ACTIVITY:
Each line from the one that contains "tijeras (azul) |" to the end of the entries must be copied word for word, and only those lines.
====== MATERIAL SUPPLIED ======
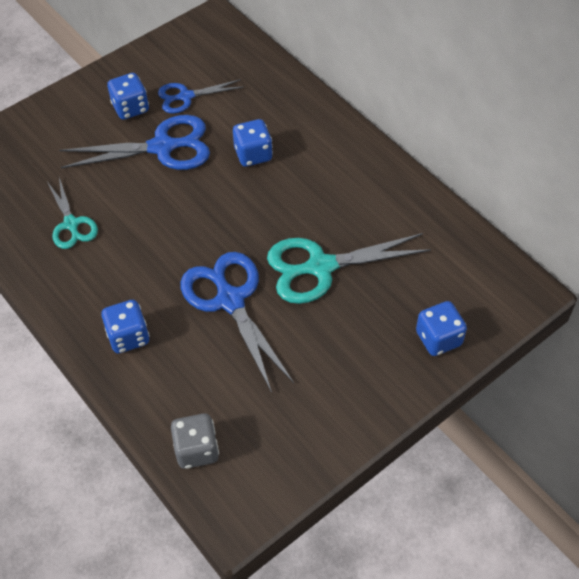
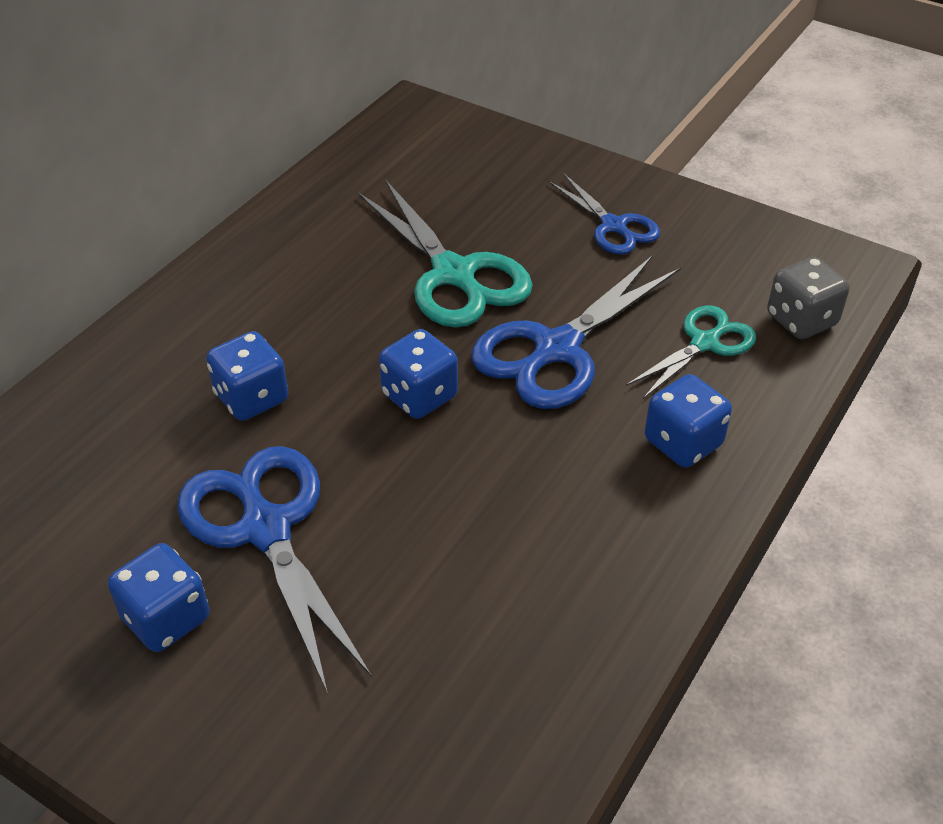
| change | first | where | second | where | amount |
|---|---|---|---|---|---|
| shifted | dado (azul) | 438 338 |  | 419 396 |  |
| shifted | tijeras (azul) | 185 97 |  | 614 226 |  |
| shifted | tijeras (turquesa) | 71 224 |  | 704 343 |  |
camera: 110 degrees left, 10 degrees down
======
SOLUTION:
| shifted | tijeras (azul) | 185 97 |  | 614 226 |  |
| shifted | tijeras (turquesa) | 71 224 |  | 704 343 |  |
camera: 110 degrees left, 10 degrees down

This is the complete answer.